> [Required action]:
The data follows this line. Copy verbatim the line with "Analyze this satellite" and each line after it to the end.

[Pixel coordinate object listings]
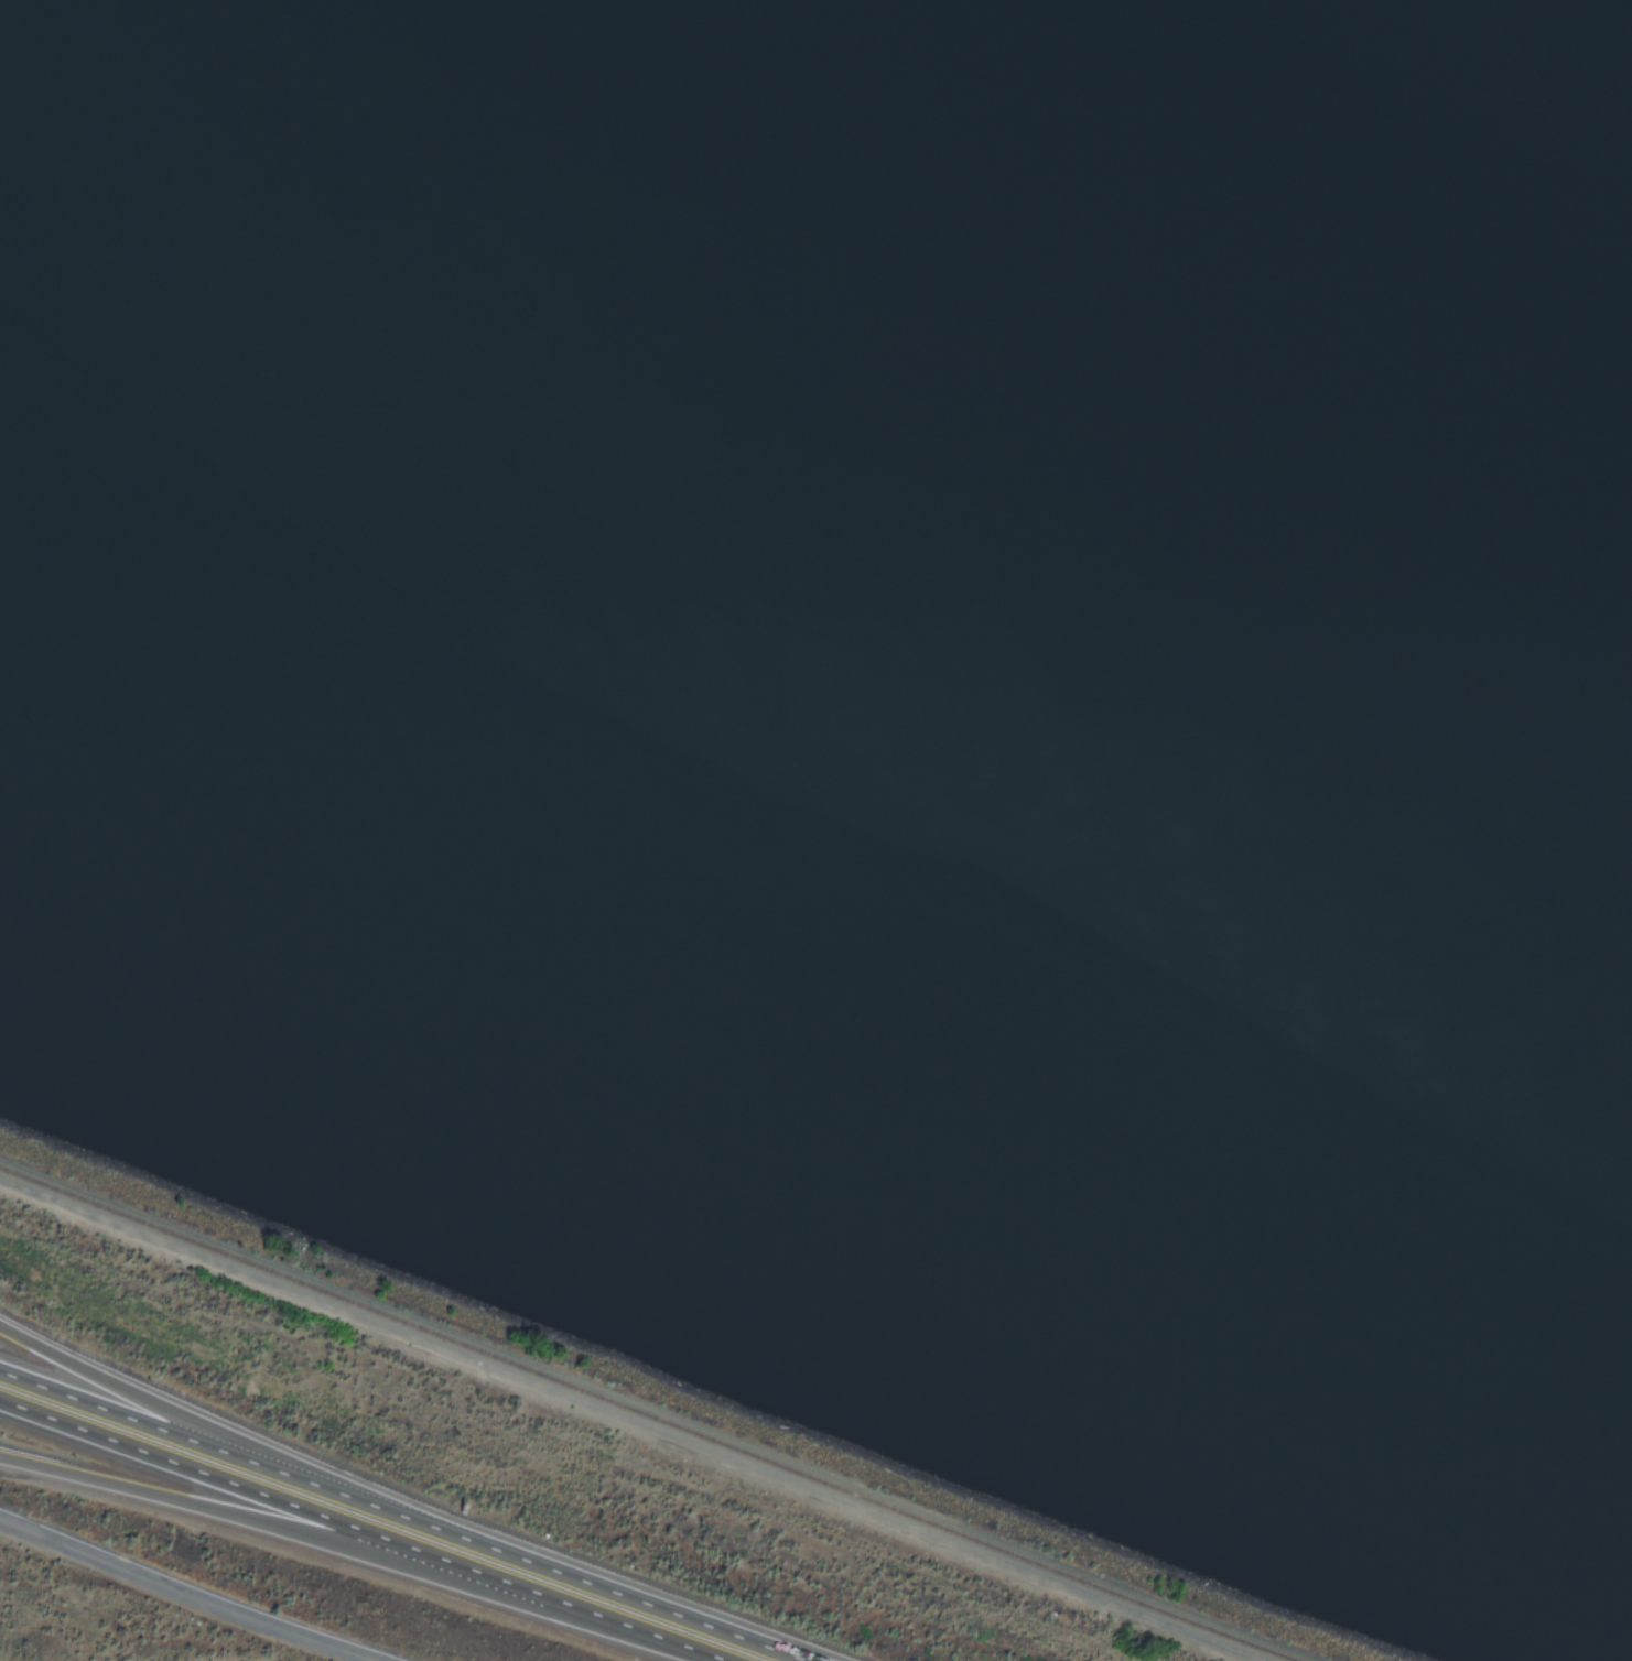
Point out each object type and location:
road: (196, 1420)
railway: (653, 1425)
road: (239, 1517)
road: (405, 1521)
road: (361, 1537)
road: (182, 1593)

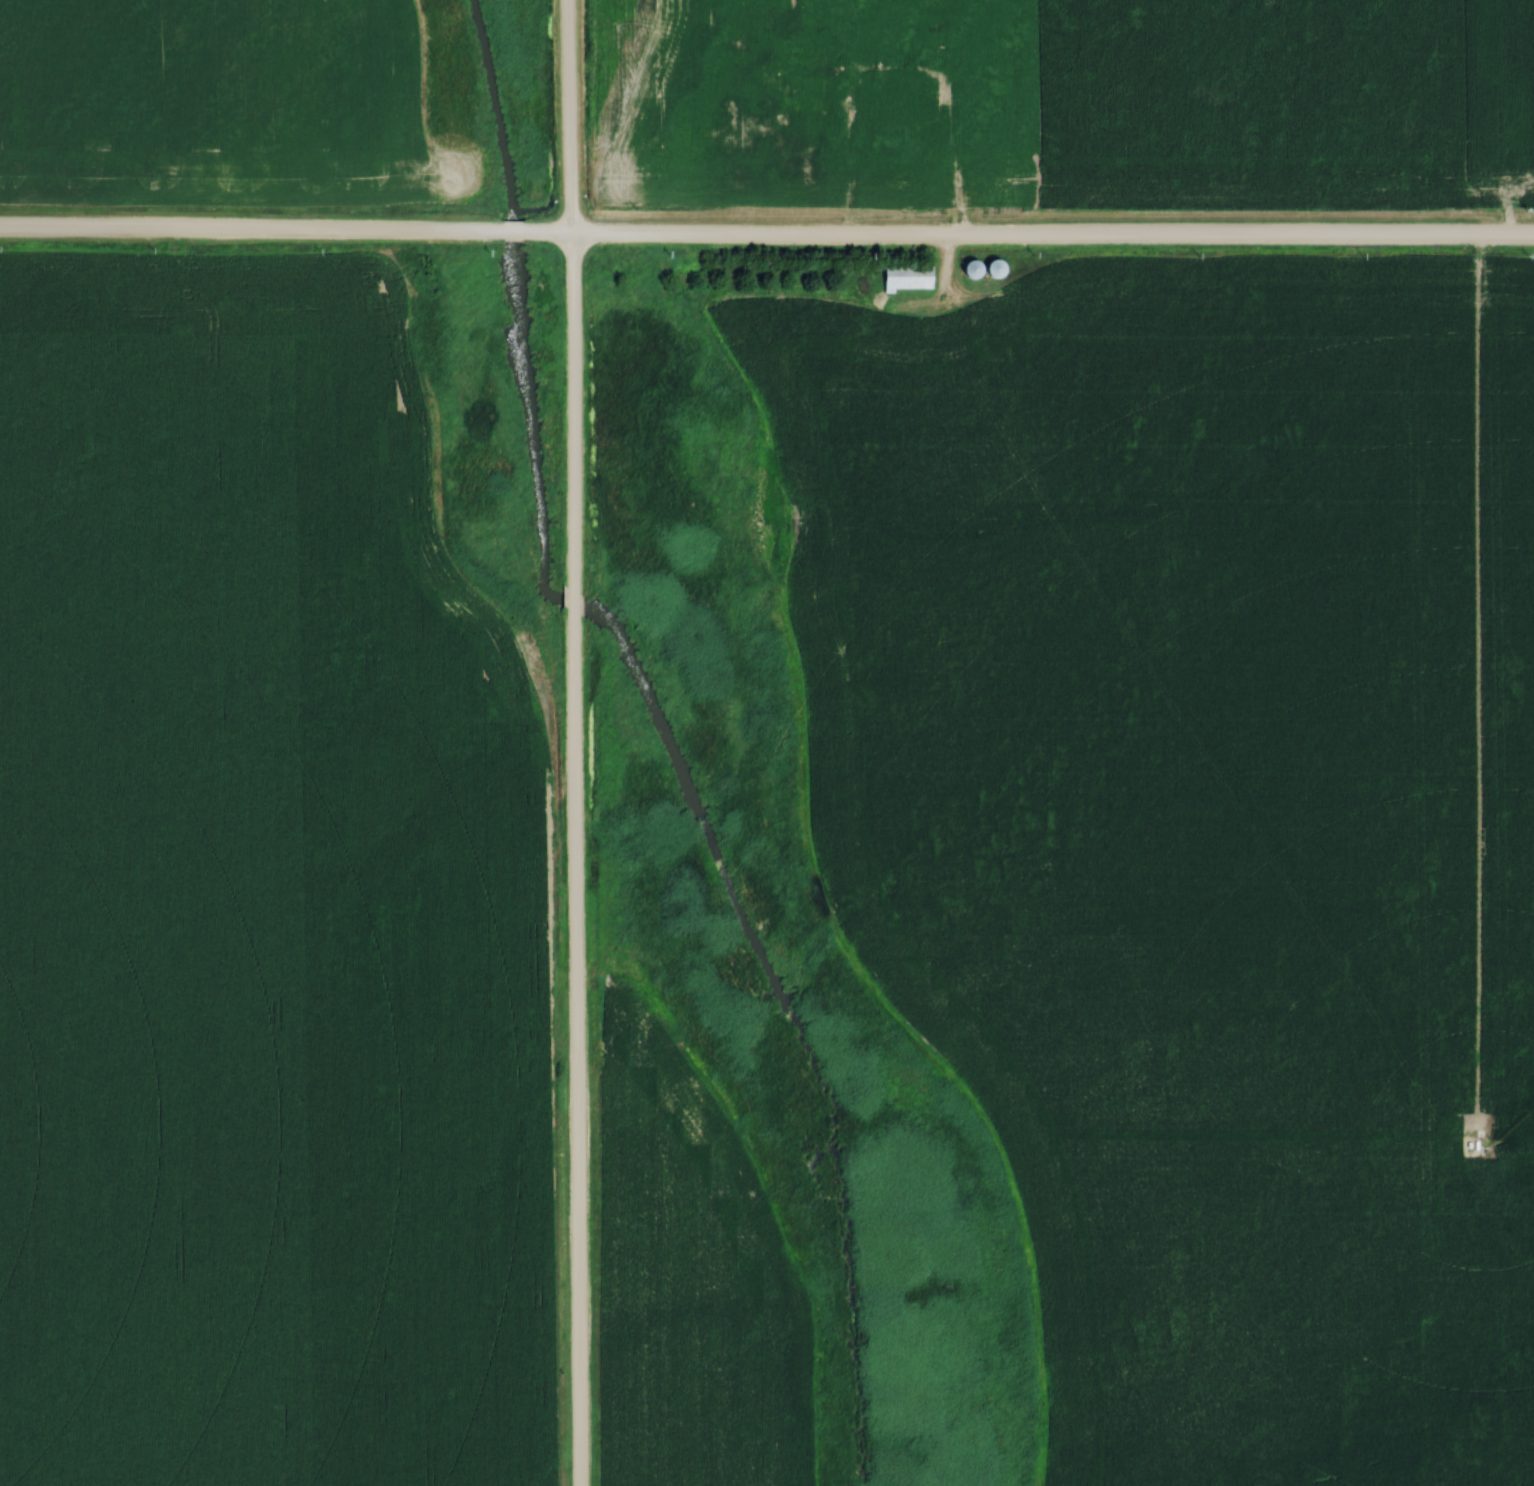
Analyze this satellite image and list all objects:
building: (791, 58)
road: (896, 69)
building: (915, 84)
building: (919, 101)
building: (790, 119)
road: (766, 237)
building: (910, 278)
road: (574, 742)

> [Answer to the problem]:
Analyze this satellite image and list all objects:
building: (791, 58)
road: (896, 69)
building: (915, 84)
building: (919, 101)
building: (790, 119)
road: (766, 237)
building: (910, 278)
road: (574, 742)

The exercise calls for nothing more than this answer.